* Exercise prompt
Without the pictures, copy all of the data exactly.

[Colored object listings]
- Opening Delimiter -
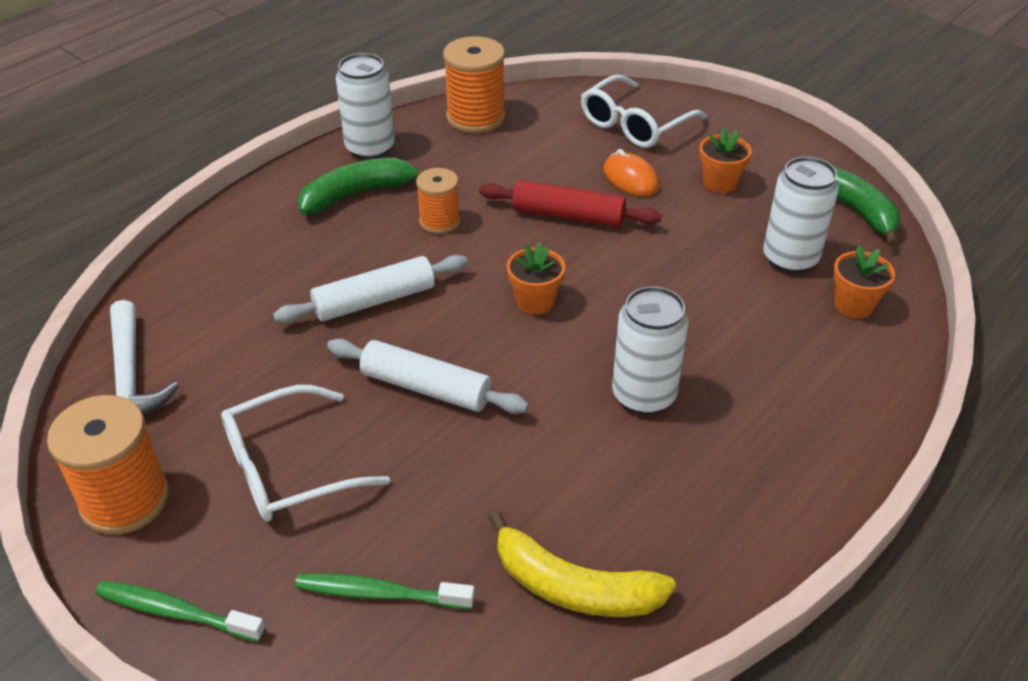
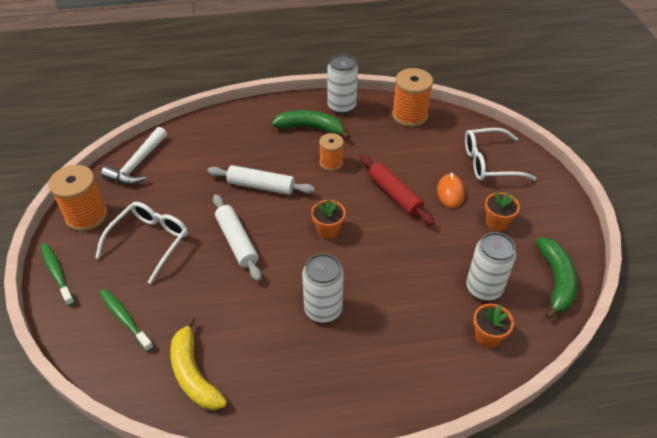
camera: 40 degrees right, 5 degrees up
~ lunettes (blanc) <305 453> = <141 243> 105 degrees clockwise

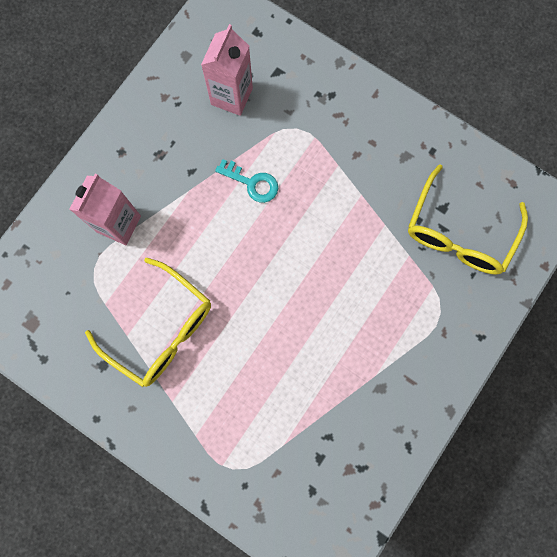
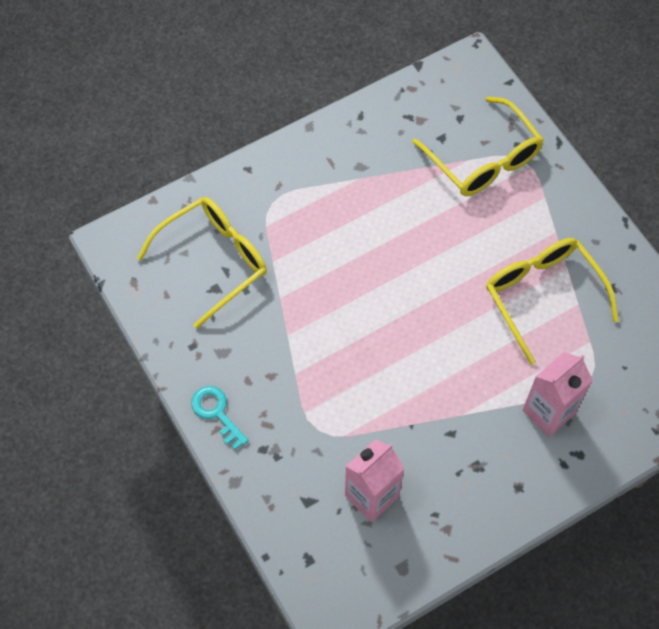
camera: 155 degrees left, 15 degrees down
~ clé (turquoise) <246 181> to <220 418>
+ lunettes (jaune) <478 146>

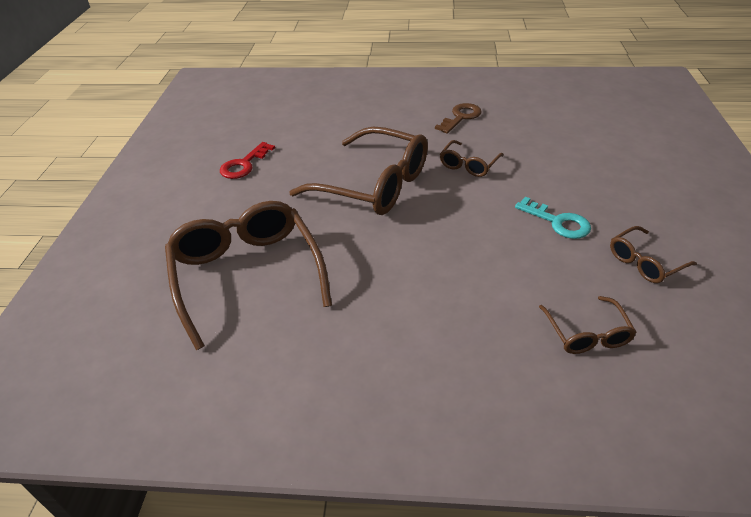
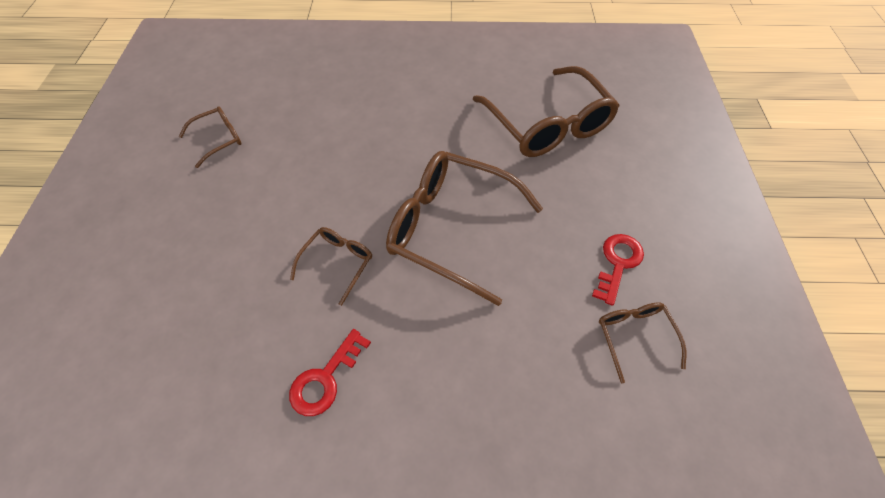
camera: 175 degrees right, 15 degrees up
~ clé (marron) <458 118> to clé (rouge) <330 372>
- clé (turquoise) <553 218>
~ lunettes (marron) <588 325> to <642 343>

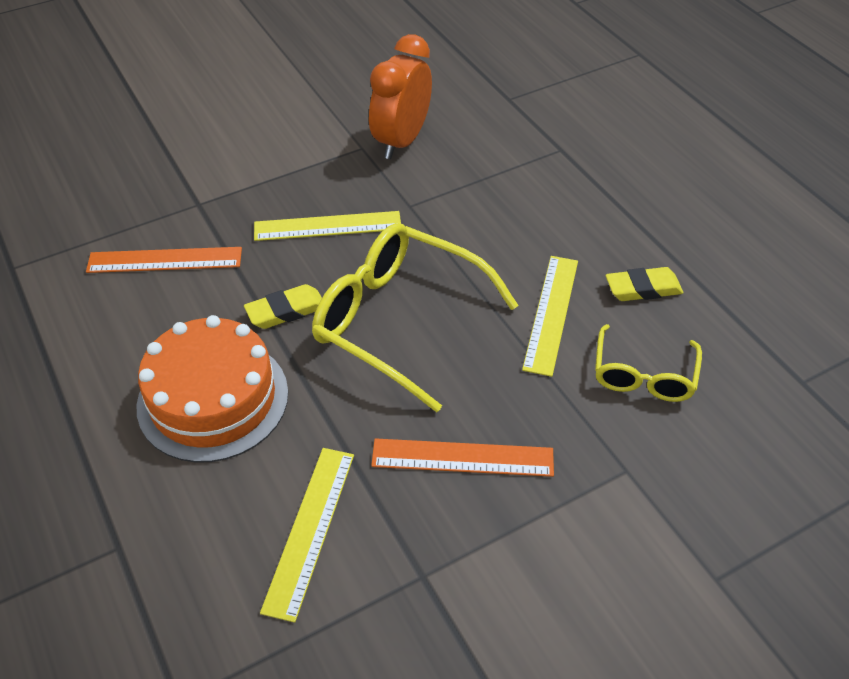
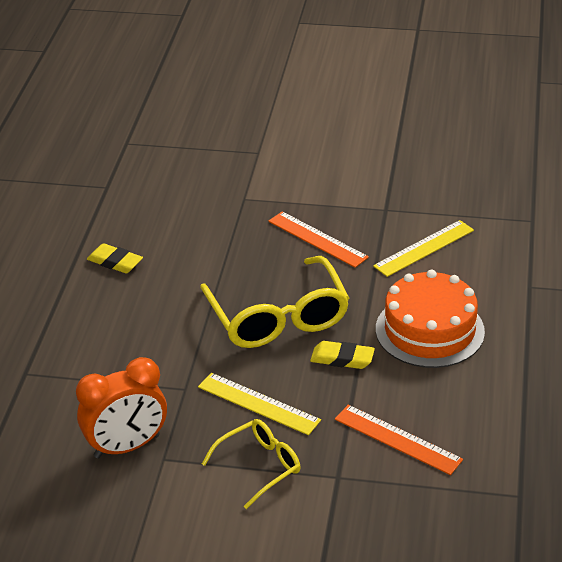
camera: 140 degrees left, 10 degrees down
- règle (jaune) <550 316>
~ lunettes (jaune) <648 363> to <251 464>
- Closing Delimiter -
* Problem solution
camera: 40 degrees right, 5 degrees up
~ lunettes (blanc) <305 453> = <141 243> 105 degrees clockwise

camera: 155 degrees left, 15 degrees down
~ clé (turquoise) <246 181> to <220 418>
+ lunettes (jaune) <478 146>

camera: 175 degrees right, 15 degrees up
~ clé (marron) <458 118> to clé (rouge) <330 372>
- clé (turquoise) <553 218>
~ lunettes (marron) <588 325> to <642 343>

camera: 140 degrees left, 10 degrees down
- règle (jaune) <550 316>
~ lunettes (jaune) <648 363> to <251 464>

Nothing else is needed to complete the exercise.